--- Material for this task ---

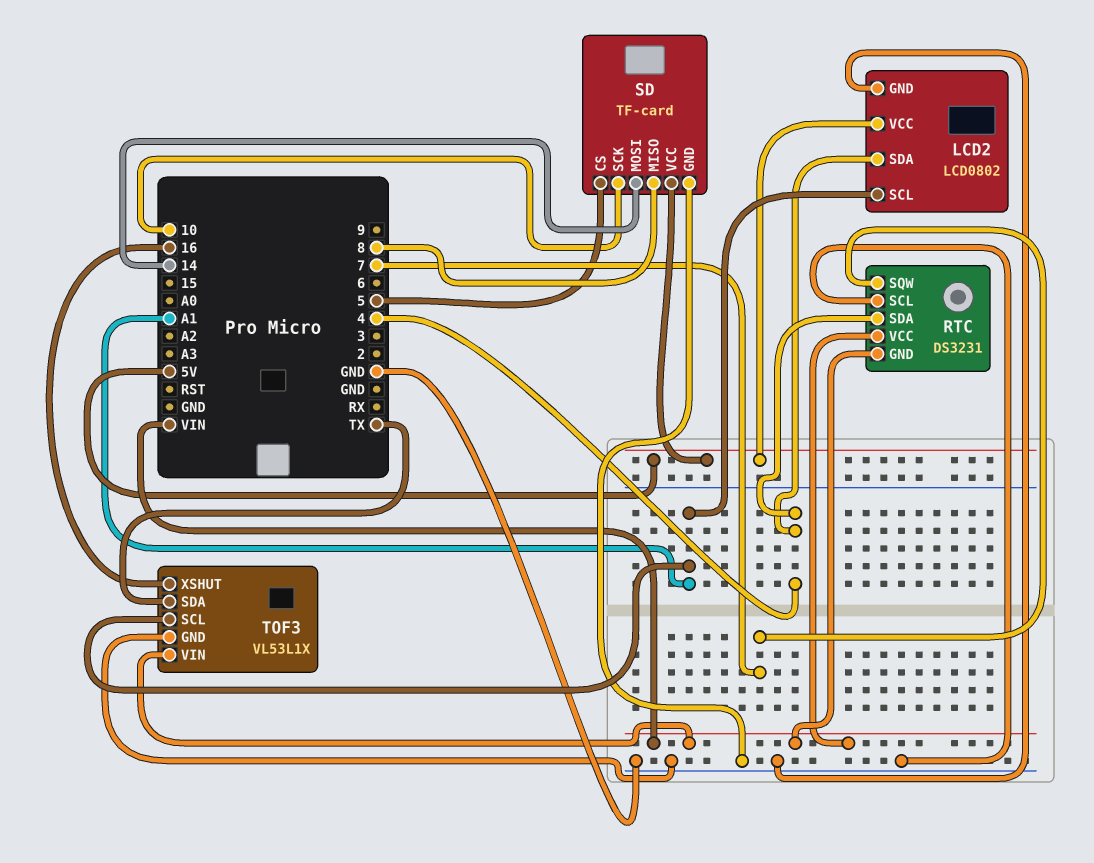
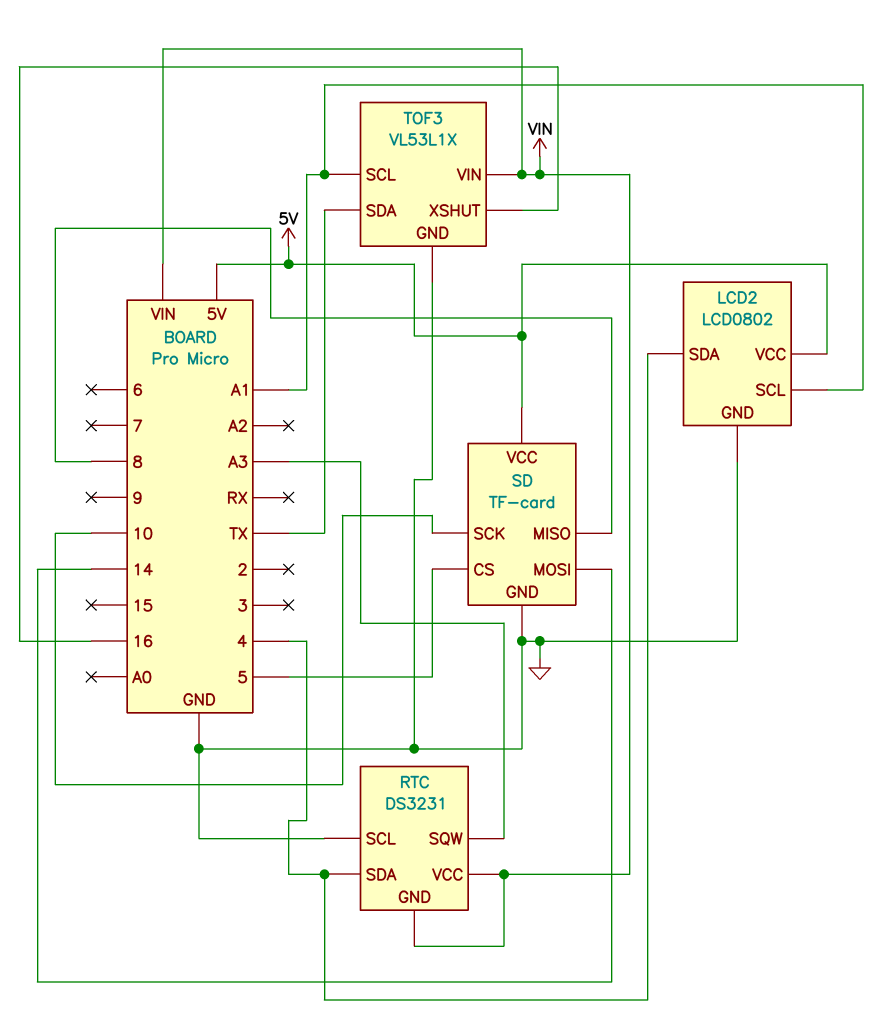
RTC pin SQW: 7 -> A3

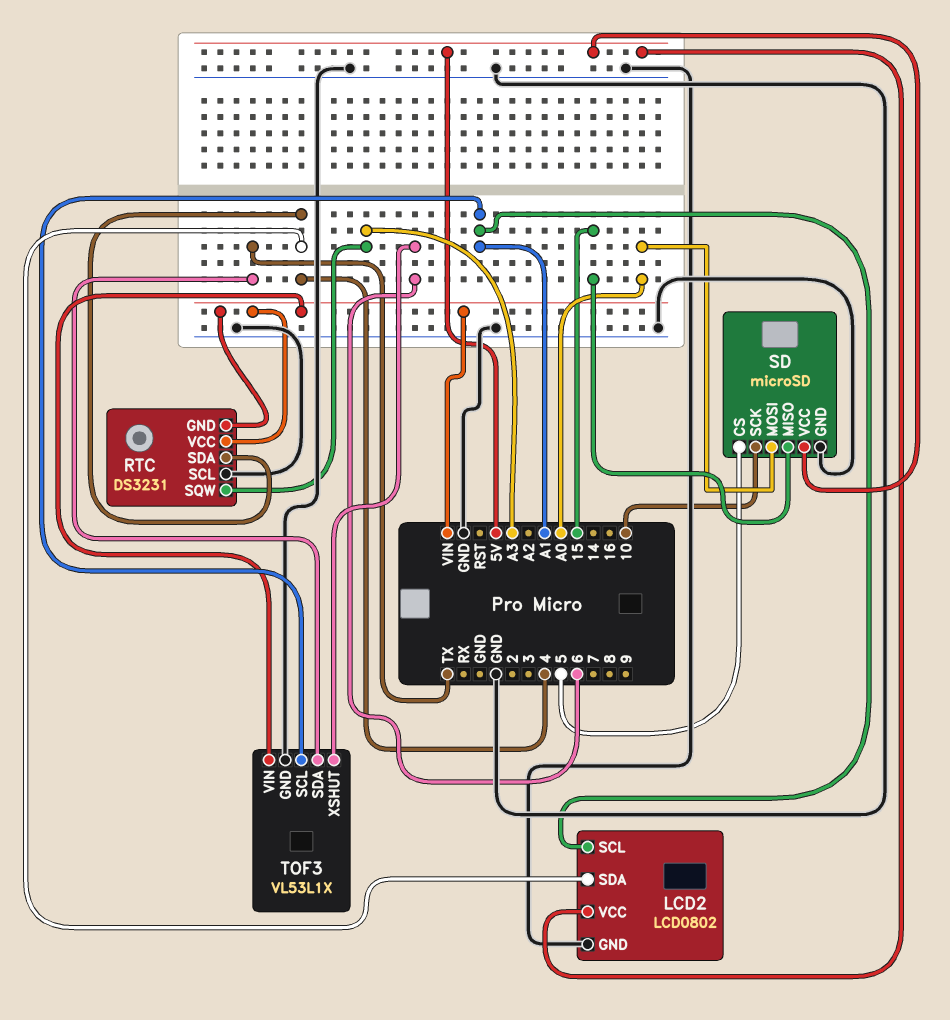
SD: TF-card -> microSD
SD pin MISO: 8 -> 15
SD pin MOSI: 14 -> A0
TOF3 pin XSHUT: 16 -> 6

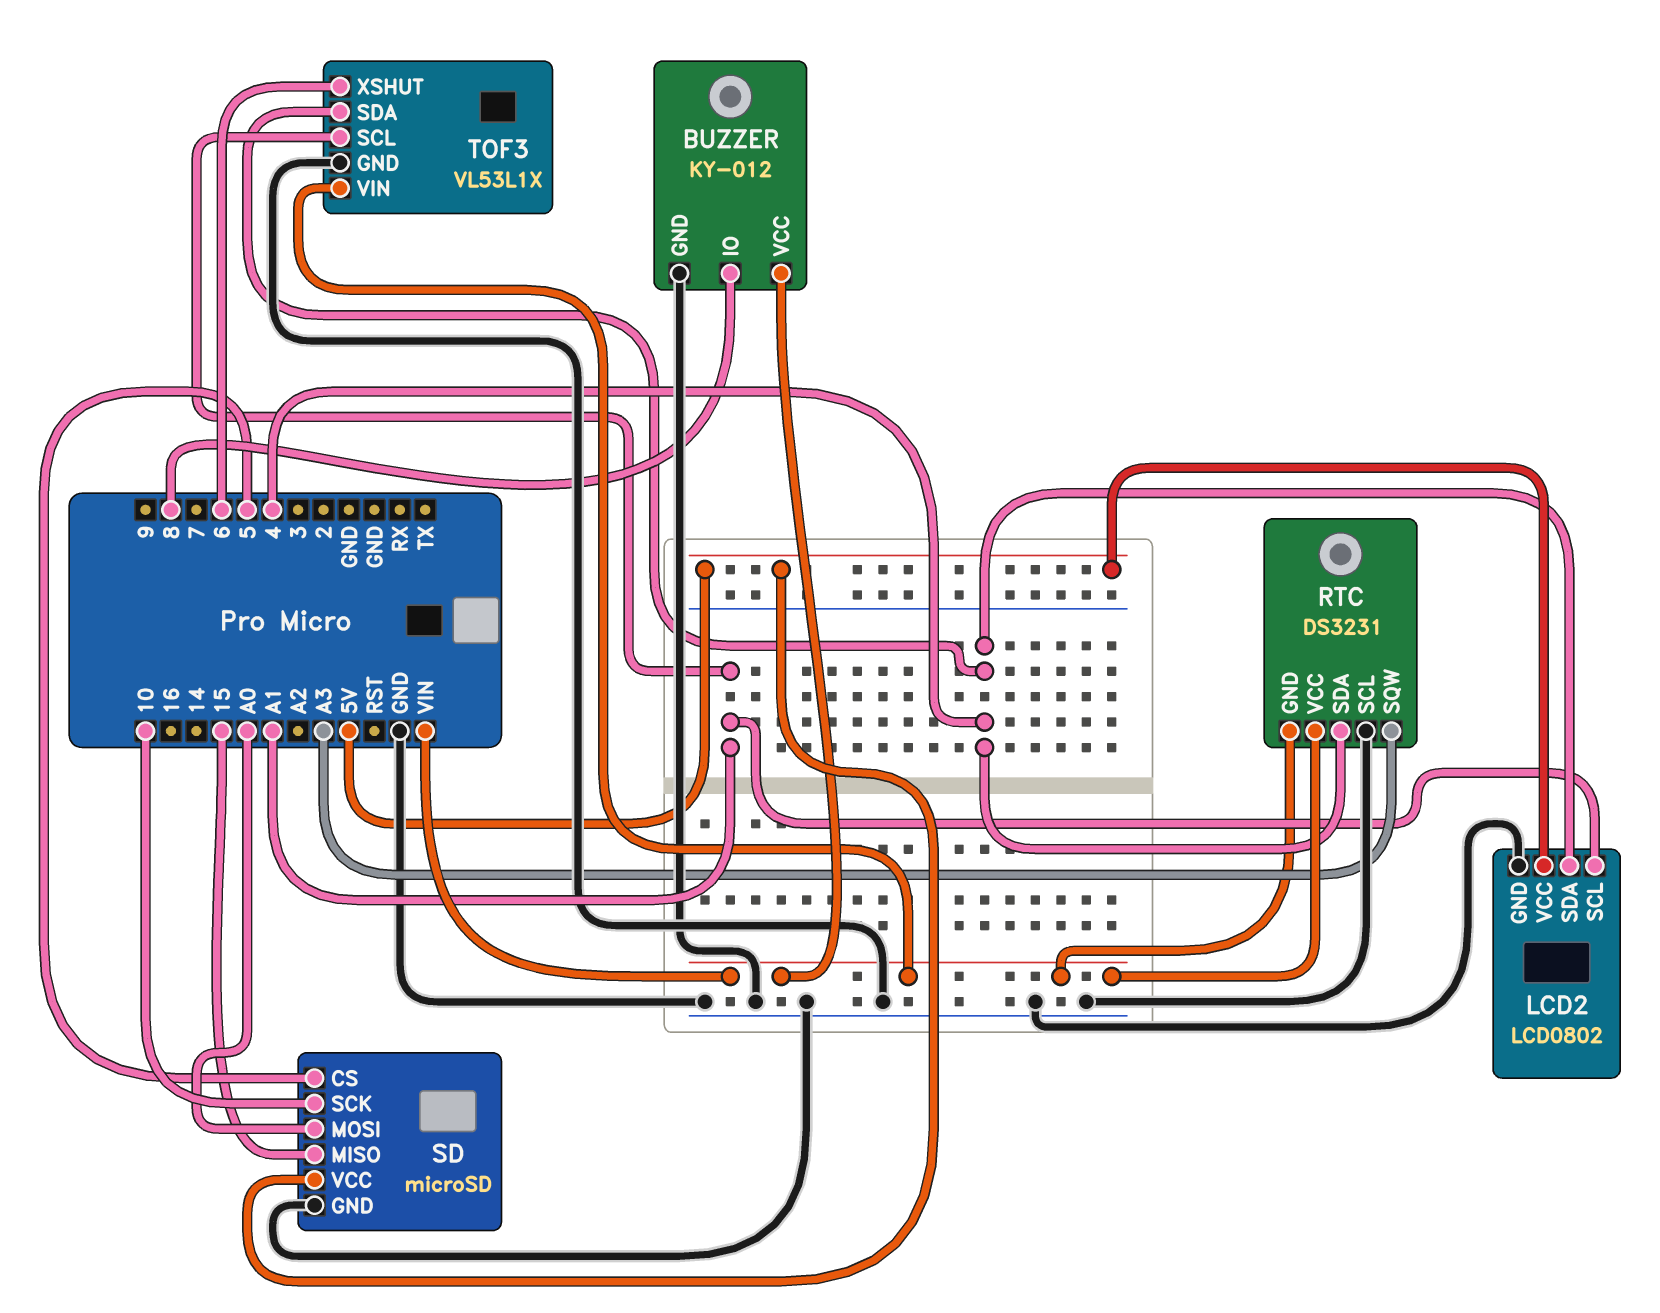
BUZZER: none -> KY-012
BUZZER pin GND: none -> GND
BUZZER pin IO: none -> 8
BUZZER pin VCC: none -> VIN
TOF3 pin SDA: TX -> 4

---

About this task -
Sift the material for lines with the string "none". Copy each one found.

Response to this exercise -
BUZZER: none -> KY-012
BUZZER pin GND: none -> GND
BUZZER pin IO: none -> 8
BUZZER pin VCC: none -> VIN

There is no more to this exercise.